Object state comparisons
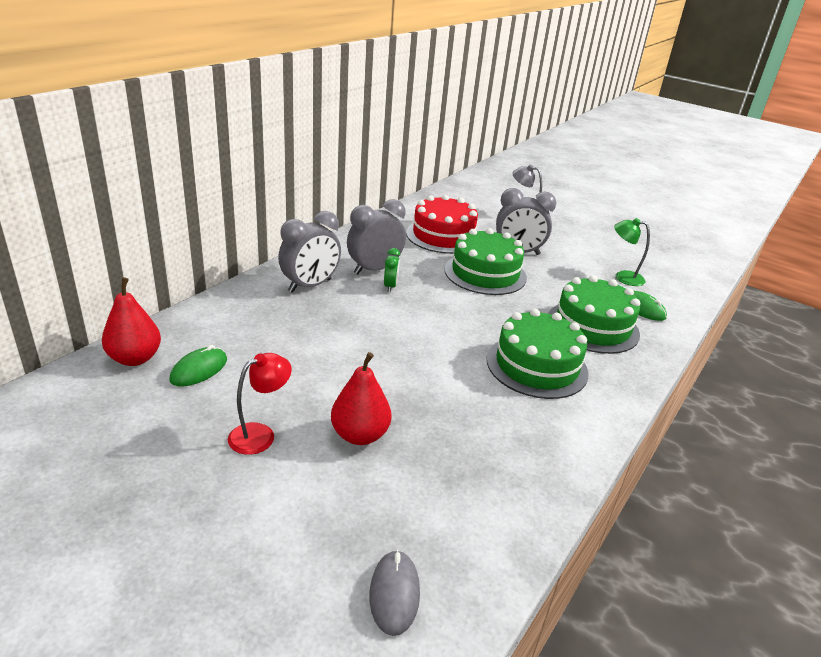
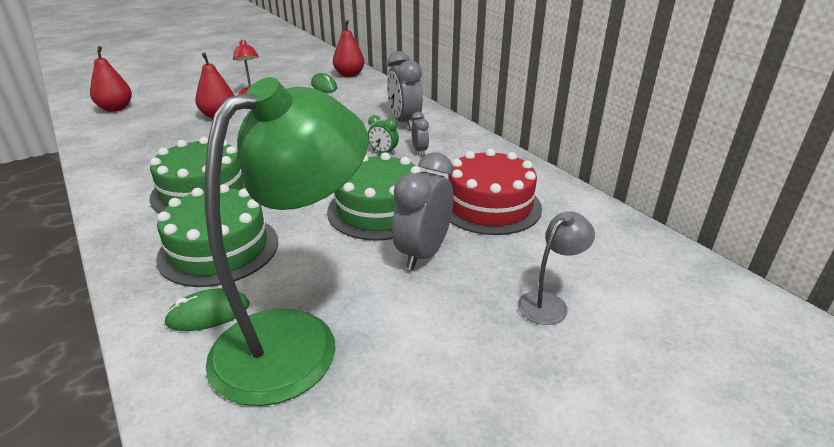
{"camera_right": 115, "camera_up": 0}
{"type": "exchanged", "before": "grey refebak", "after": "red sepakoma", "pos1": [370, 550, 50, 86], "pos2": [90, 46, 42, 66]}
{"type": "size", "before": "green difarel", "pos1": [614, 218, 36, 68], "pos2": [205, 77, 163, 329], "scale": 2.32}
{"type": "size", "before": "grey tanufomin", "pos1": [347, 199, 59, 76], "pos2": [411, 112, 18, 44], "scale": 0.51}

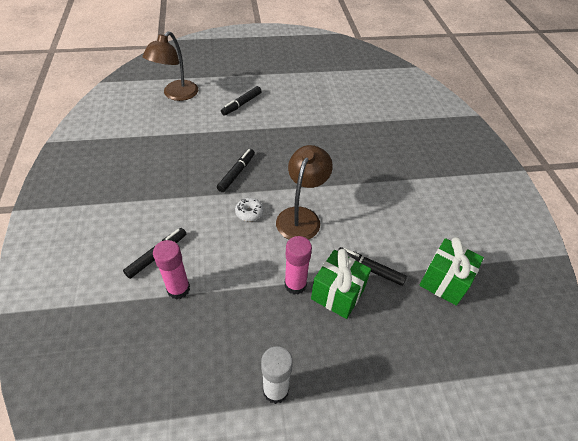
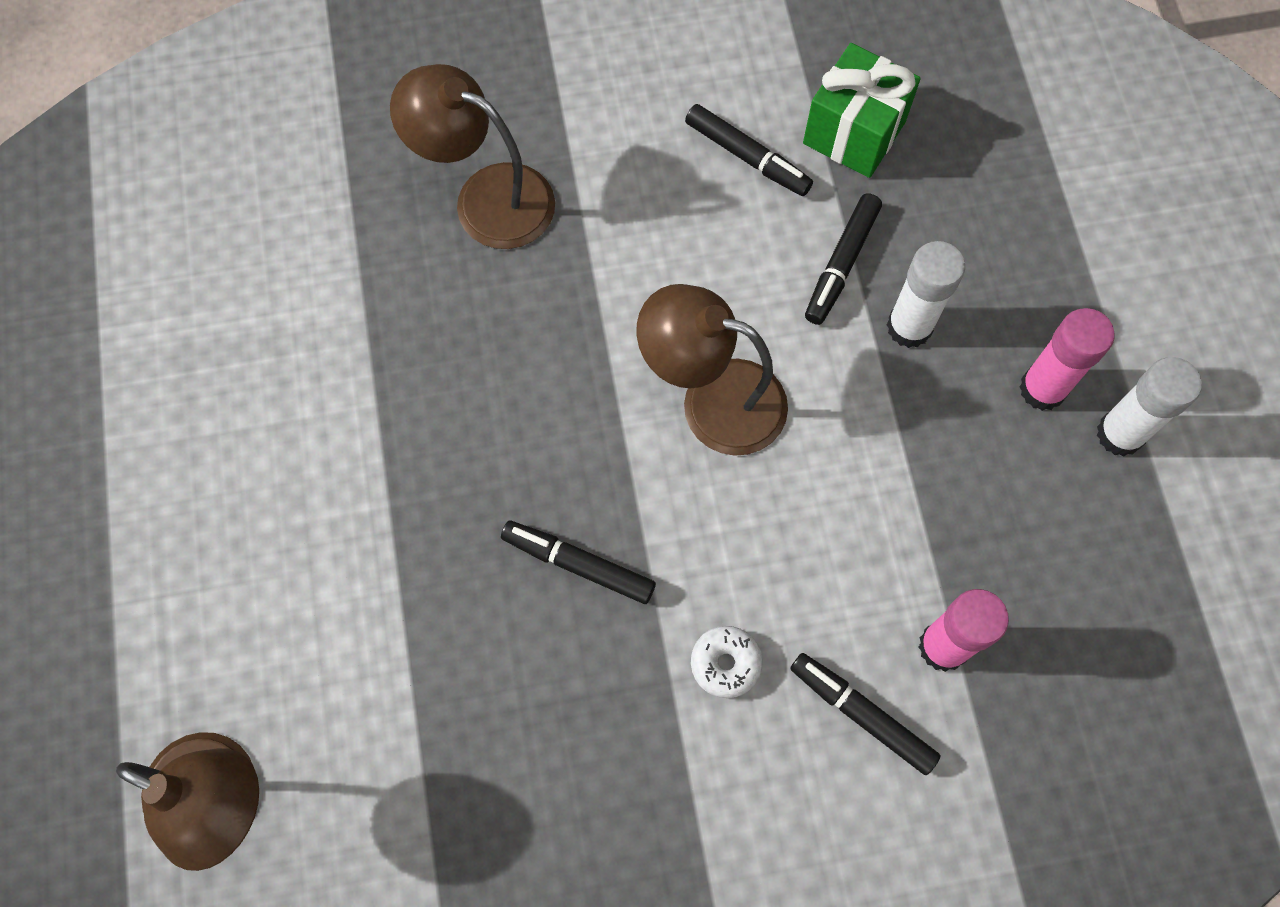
{"camera_right": -90, "camera_up": 20}
{"type": "appeared", "after": "brown difarel", "pos2": [390, 64, 165, 185]}
{"type": "relocated", "before": "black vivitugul", "pos1": [221, 86, 41, 30], "pos2": [685, 104, 128, 92]}
{"type": "relocated", "before": "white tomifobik", "pos1": [235, 198, 28, 24], "pos2": [691, 626, 72, 72]}
{"type": "exchanged", "before": "green fulakeko", "after": "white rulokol", "pos1": [311, 249, 60, 70], "pos2": [887, 241, 78, 107]}
{"type": "relocated", "before": "pink rulokol", "pos1": [285, 236, 27, 59], "pos2": [1019, 308, 95, 103]}

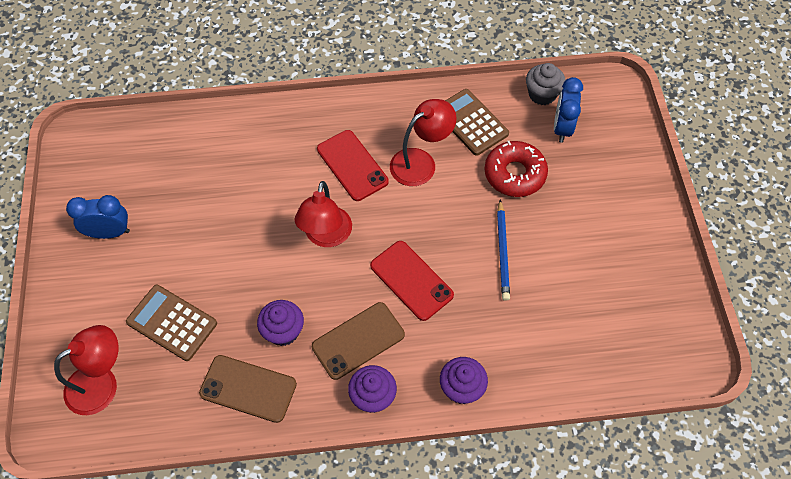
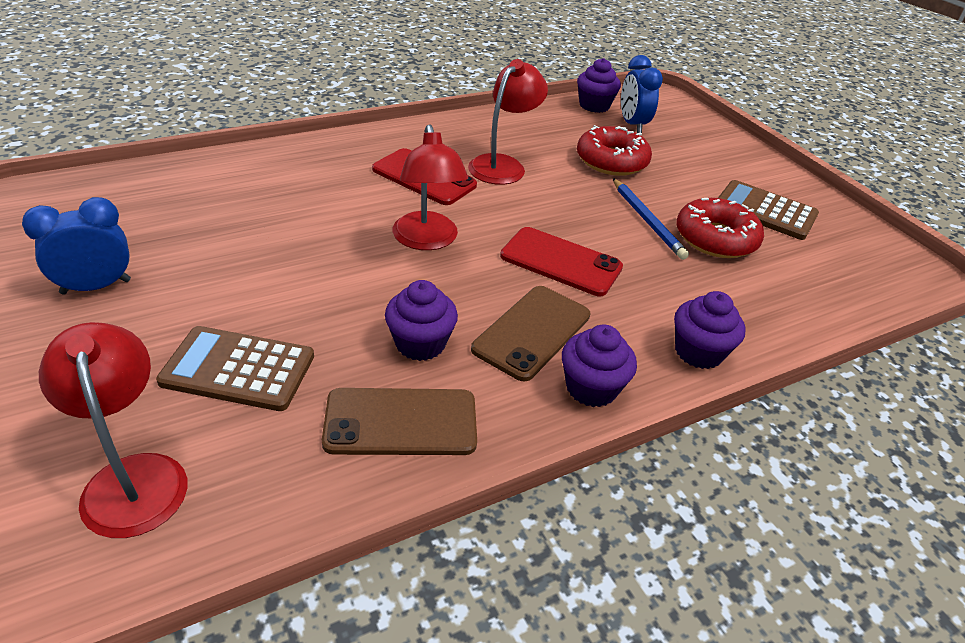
{"camera_right": -25, "camera_up": -20}
{"type": "spun", "before": "red difarel", "pos1": [54, 325, 64, 90], "pos2": [39, 322, 148, 216], "turn": -60}
{"type": "colour", "before": "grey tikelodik", "after": "purple tikelodik", "pos1": [526, 63, 40, 42], "pos2": [577, 58, 44, 55]}
{"type": "appeared", "after": "red tomifobik", "pos2": [676, 198, 88, 60]}
{"type": "relocated", "before": "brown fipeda", "pos1": [445, 89, 64, 67], "pos2": [718, 180, 101, 60]}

» **Exercise description**: Every entry above, pictures excluded, needs to be duplicated exactly.

» **Completed exercise**:
{"camera_right": 115, "camera_up": 0}
{"type": "exchanged", "before": "grey refebak", "after": "red sepakoma", "pos1": [370, 550, 50, 86], "pos2": [90, 46, 42, 66]}
{"type": "size", "before": "green difarel", "pos1": [614, 218, 36, 68], "pos2": [205, 77, 163, 329], "scale": 2.32}
{"type": "size", "before": "grey tanufomin", "pos1": [347, 199, 59, 76], "pos2": [411, 112, 18, 44], "scale": 0.51}

{"camera_right": -90, "camera_up": 20}
{"type": "appeared", "after": "brown difarel", "pos2": [390, 64, 165, 185]}
{"type": "relocated", "before": "black vivitugul", "pos1": [221, 86, 41, 30], "pos2": [685, 104, 128, 92]}
{"type": "relocated", "before": "white tomifobik", "pos1": [235, 198, 28, 24], "pos2": [691, 626, 72, 72]}
{"type": "exchanged", "before": "green fulakeko", "after": "white rulokol", "pos1": [311, 249, 60, 70], "pos2": [887, 241, 78, 107]}
{"type": "relocated", "before": "pink rulokol", "pos1": [285, 236, 27, 59], "pos2": [1019, 308, 95, 103]}

{"camera_right": -25, "camera_up": -20}
{"type": "spun", "before": "red difarel", "pos1": [54, 325, 64, 90], "pos2": [39, 322, 148, 216], "turn": -60}
{"type": "colour", "before": "grey tikelodik", "after": "purple tikelodik", "pos1": [526, 63, 40, 42], "pos2": [577, 58, 44, 55]}
{"type": "appeared", "after": "red tomifobik", "pos2": [676, 198, 88, 60]}
{"type": "relocated", "before": "brown fipeda", "pos1": [445, 89, 64, 67], "pos2": [718, 180, 101, 60]}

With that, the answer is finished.